What to produce: Can you recast the lines below as a numbered list, skipping any blank lines and keeping the pictures out of your answer?

Records:
* START *
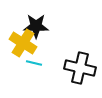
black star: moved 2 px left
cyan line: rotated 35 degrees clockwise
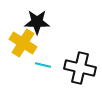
black star: moved 1 px right, 4 px up
cyan line: moved 9 px right, 2 px down
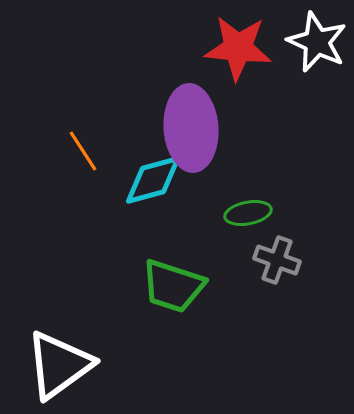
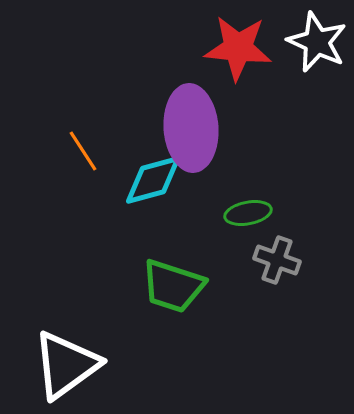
white triangle: moved 7 px right
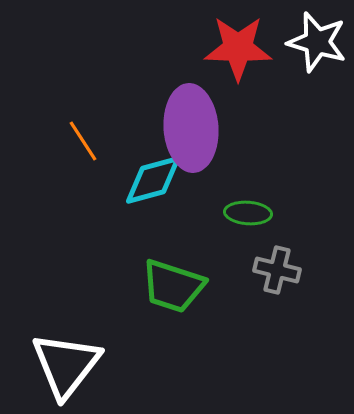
white star: rotated 8 degrees counterclockwise
red star: rotated 4 degrees counterclockwise
orange line: moved 10 px up
green ellipse: rotated 15 degrees clockwise
gray cross: moved 10 px down; rotated 6 degrees counterclockwise
white triangle: rotated 16 degrees counterclockwise
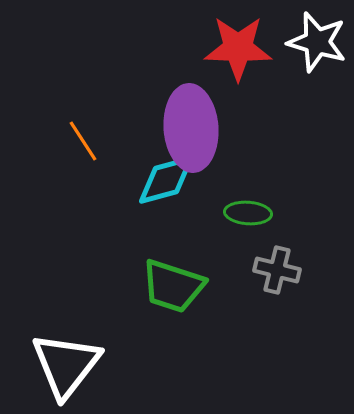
cyan diamond: moved 13 px right
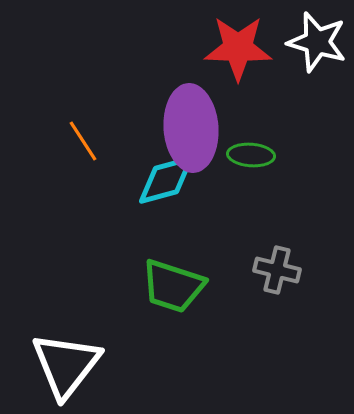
green ellipse: moved 3 px right, 58 px up
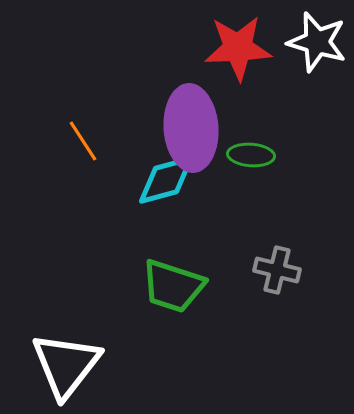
red star: rotated 4 degrees counterclockwise
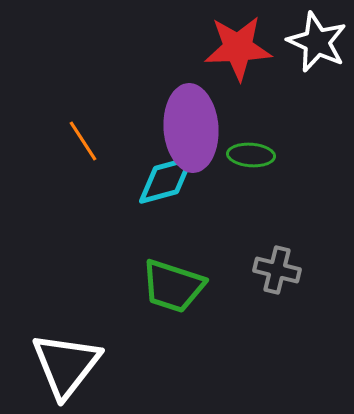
white star: rotated 8 degrees clockwise
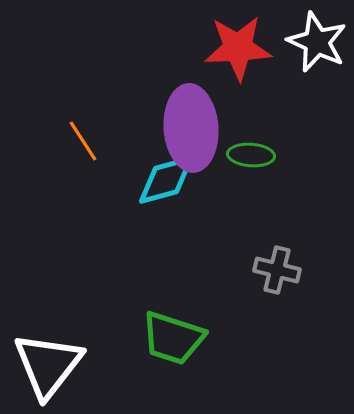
green trapezoid: moved 52 px down
white triangle: moved 18 px left
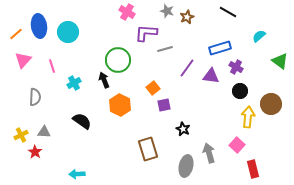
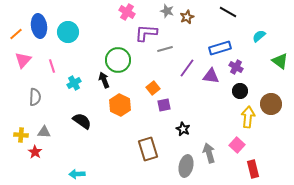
yellow cross: rotated 32 degrees clockwise
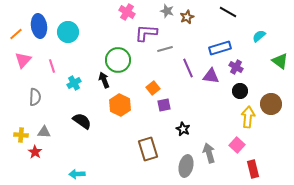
purple line: moved 1 px right; rotated 60 degrees counterclockwise
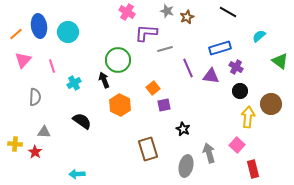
yellow cross: moved 6 px left, 9 px down
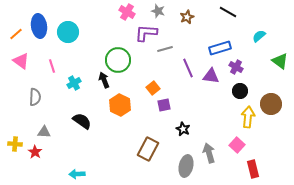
gray star: moved 9 px left
pink triangle: moved 2 px left, 1 px down; rotated 36 degrees counterclockwise
brown rectangle: rotated 45 degrees clockwise
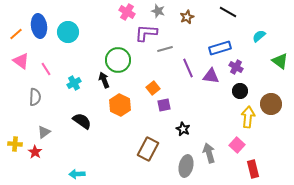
pink line: moved 6 px left, 3 px down; rotated 16 degrees counterclockwise
gray triangle: rotated 40 degrees counterclockwise
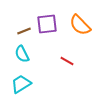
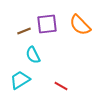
cyan semicircle: moved 11 px right, 1 px down
red line: moved 6 px left, 25 px down
cyan trapezoid: moved 1 px left, 4 px up
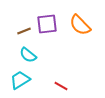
cyan semicircle: moved 5 px left; rotated 24 degrees counterclockwise
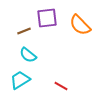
purple square: moved 6 px up
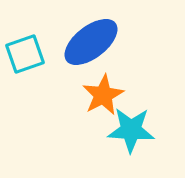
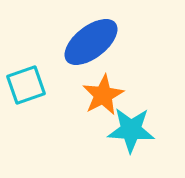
cyan square: moved 1 px right, 31 px down
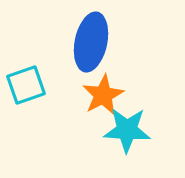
blue ellipse: rotated 40 degrees counterclockwise
cyan star: moved 4 px left
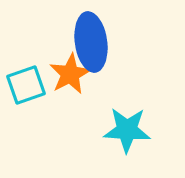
blue ellipse: rotated 20 degrees counterclockwise
orange star: moved 33 px left, 21 px up
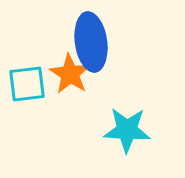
orange star: rotated 12 degrees counterclockwise
cyan square: moved 1 px right, 1 px up; rotated 12 degrees clockwise
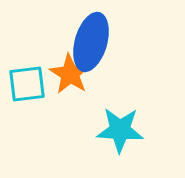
blue ellipse: rotated 24 degrees clockwise
cyan star: moved 7 px left
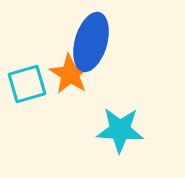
cyan square: rotated 9 degrees counterclockwise
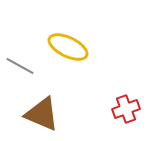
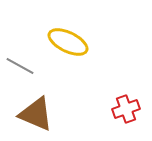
yellow ellipse: moved 5 px up
brown triangle: moved 6 px left
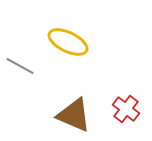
red cross: rotated 32 degrees counterclockwise
brown triangle: moved 38 px right, 1 px down
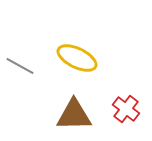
yellow ellipse: moved 9 px right, 16 px down
brown triangle: rotated 24 degrees counterclockwise
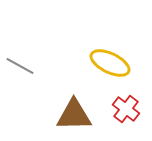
yellow ellipse: moved 33 px right, 5 px down
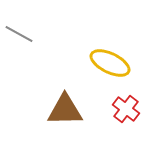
gray line: moved 1 px left, 32 px up
brown triangle: moved 9 px left, 5 px up
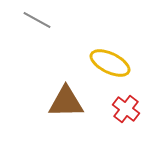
gray line: moved 18 px right, 14 px up
brown triangle: moved 1 px right, 8 px up
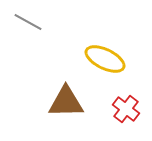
gray line: moved 9 px left, 2 px down
yellow ellipse: moved 5 px left, 4 px up
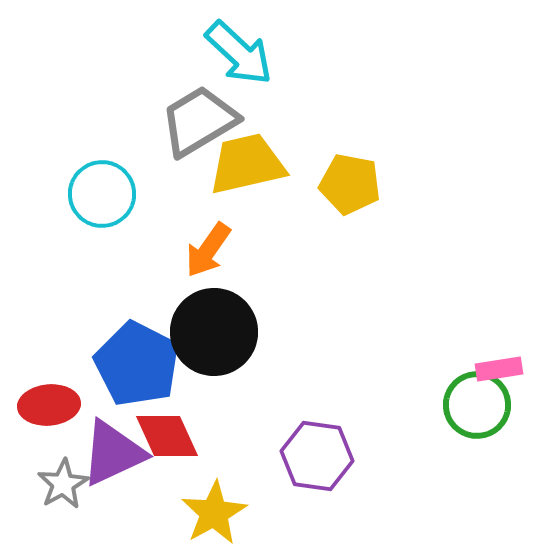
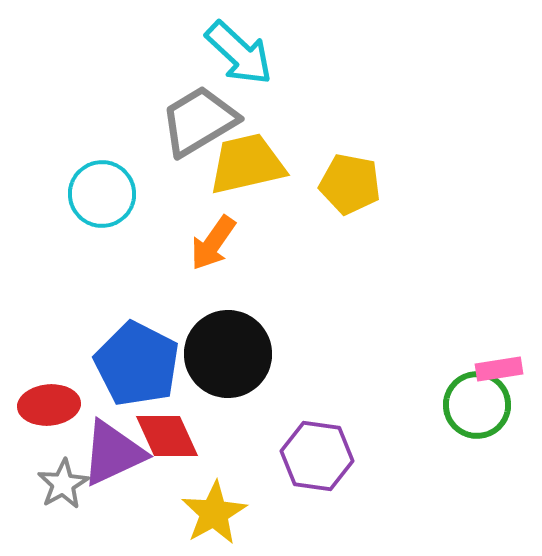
orange arrow: moved 5 px right, 7 px up
black circle: moved 14 px right, 22 px down
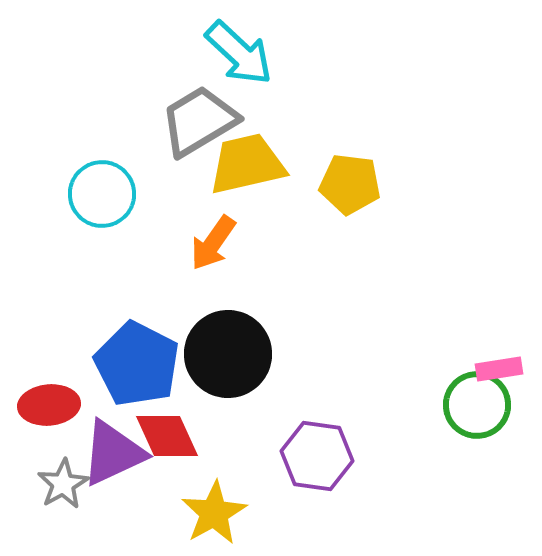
yellow pentagon: rotated 4 degrees counterclockwise
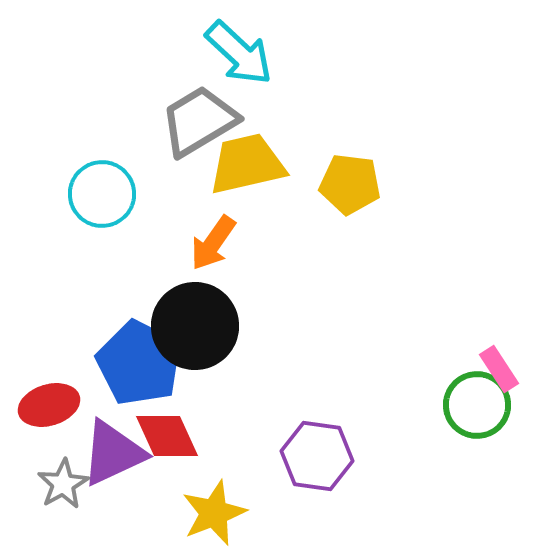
* END *
The result:
1. black star: moved 2 px left
2. cyan line: rotated 35 degrees clockwise
3. black star: moved 1 px right, 4 px up
4. cyan line: moved 9 px right, 2 px down
5. white triangle: moved 7 px right
6. white star: rotated 8 degrees counterclockwise
7. red star: rotated 4 degrees counterclockwise
8. orange line: moved 10 px up
9. green ellipse: rotated 15 degrees clockwise
10. gray cross: moved 10 px down; rotated 6 degrees counterclockwise
11. white triangle: rotated 16 degrees counterclockwise
12. cyan diamond: moved 13 px right
13. green ellipse: moved 3 px right, 58 px up
14. red star: rotated 4 degrees counterclockwise
15. white star: rotated 8 degrees clockwise
16. green trapezoid: moved 52 px down
17. white triangle: moved 18 px left
18. yellow cross: rotated 32 degrees clockwise
19. purple line: moved 1 px right; rotated 60 degrees counterclockwise
20. yellow cross: moved 6 px left, 9 px down
21. gray star: moved 9 px left
22. pink triangle: moved 2 px left, 1 px down; rotated 36 degrees counterclockwise
23. brown rectangle: rotated 45 degrees clockwise
24. pink line: moved 6 px left, 3 px down; rotated 16 degrees counterclockwise
25. gray triangle: rotated 40 degrees counterclockwise
26. cyan semicircle: moved 11 px right, 1 px down
27. red line: moved 6 px left, 25 px down
28. cyan trapezoid: moved 1 px left, 4 px up
29. cyan semicircle: moved 5 px left; rotated 24 degrees counterclockwise
30. purple square: moved 6 px up
31. cyan square: moved 1 px right, 31 px down
32. blue ellipse: rotated 40 degrees counterclockwise
33. cyan star: moved 4 px left
34. blue ellipse: rotated 20 degrees counterclockwise
35. orange star: moved 33 px left, 21 px up
36. orange star: rotated 12 degrees counterclockwise
37. cyan square: moved 1 px right, 1 px up; rotated 12 degrees clockwise
38. blue ellipse: rotated 24 degrees clockwise
39. cyan star: moved 7 px left
40. cyan square: rotated 9 degrees counterclockwise
41. yellow ellipse: moved 5 px up
42. brown triangle: moved 6 px left
43. red cross: rotated 32 degrees counterclockwise
44. brown triangle: moved 38 px right, 1 px down
45. yellow ellipse: moved 9 px right, 16 px down
46. brown triangle: rotated 24 degrees counterclockwise
47. yellow ellipse: moved 33 px right, 5 px down
48. gray line: moved 1 px left, 32 px up
49. brown triangle: moved 9 px left, 5 px up
50. gray line: moved 18 px right, 14 px up
51. brown triangle: moved 1 px right, 8 px up
52. gray line: moved 9 px left, 2 px down
53. yellow ellipse: moved 5 px left, 4 px up
54. orange arrow: moved 5 px right, 7 px up
55. black circle: moved 14 px right, 22 px down
56. yellow pentagon: rotated 4 degrees counterclockwise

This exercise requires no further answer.